◆ TASK REQUIREMENTS:
Copy only the lines between the one containing "was: purple_carton" and the end of the records, both included, leaving out pictures.

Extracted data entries
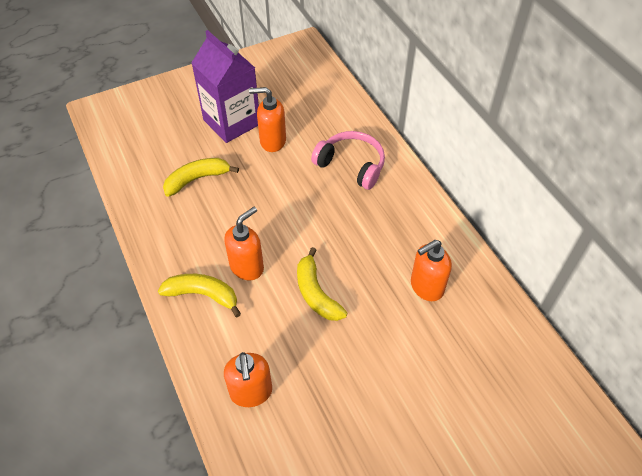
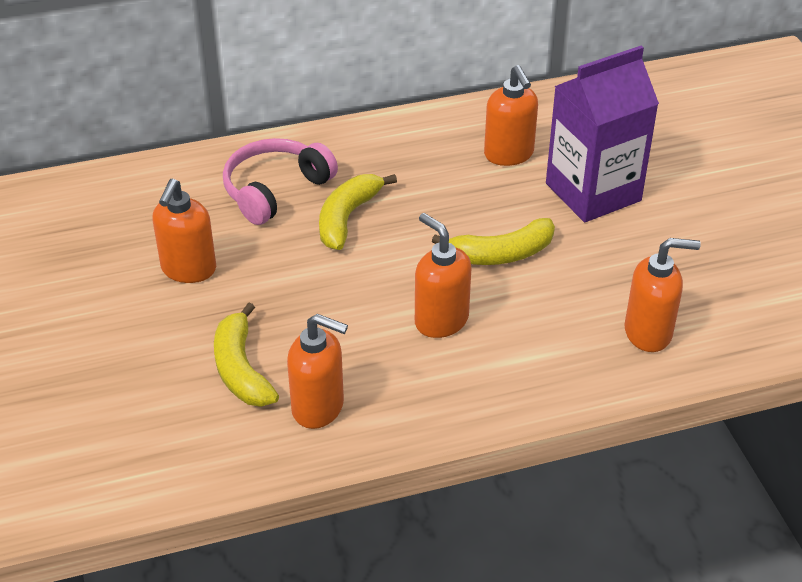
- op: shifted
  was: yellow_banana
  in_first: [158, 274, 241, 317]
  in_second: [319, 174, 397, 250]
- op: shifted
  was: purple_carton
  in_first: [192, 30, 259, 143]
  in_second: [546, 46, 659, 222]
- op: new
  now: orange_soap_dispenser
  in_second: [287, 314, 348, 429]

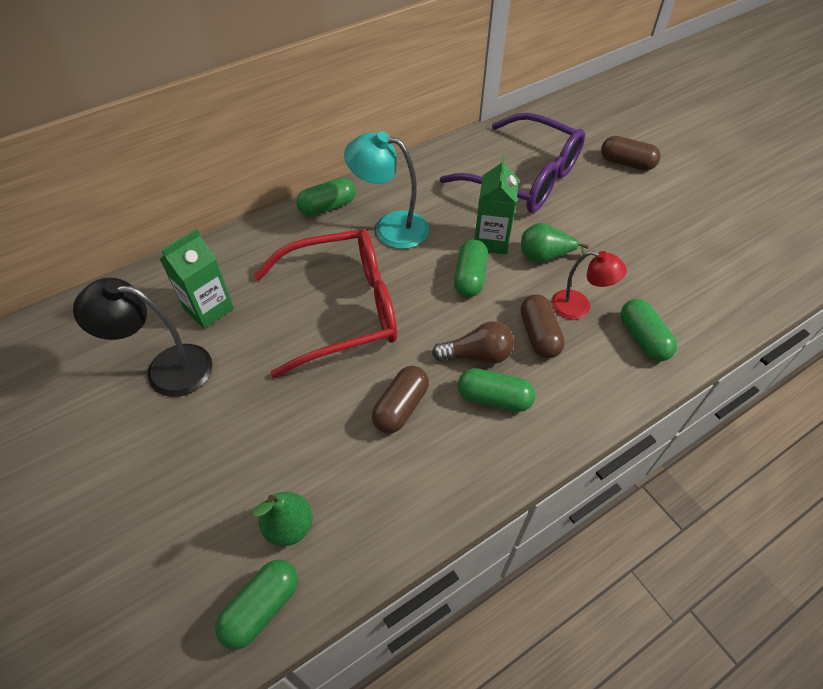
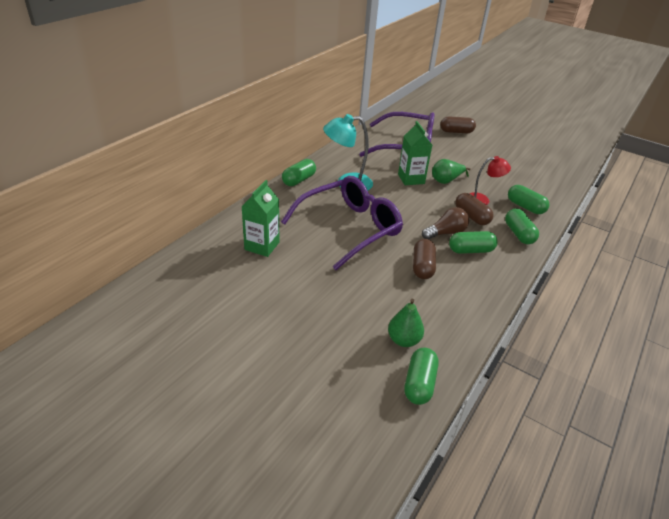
- op: gone
  was: black_lamp
  in_first: [73, 277, 212, 397]
- op: repainted
  was: red_glasses
  now: purple_glasses
  in_first: [253, 229, 397, 378]
  in_second: [281, 176, 403, 270]
- op: shifted
  was: green_capsule
  in_first: [454, 240, 488, 297]
  in_second: [505, 208, 539, 244]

◆ RESPONSE TO THIS TASK:
  was: purple_carton
  in_first: [192, 30, 259, 143]
  in_second: [546, 46, 659, 222]
- op: new
  now: orange_soap_dispenser
  in_second: [287, 314, 348, 429]

- op: gone
  was: black_lamp
  in_first: [73, 277, 212, 397]
- op: repainted
  was: red_glasses
  now: purple_glasses
  in_first: [253, 229, 397, 378]
  in_second: [281, 176, 403, 270]
- op: shifted
  was: green_capsule
  in_first: [454, 240, 488, 297]
  in_second: [505, 208, 539, 244]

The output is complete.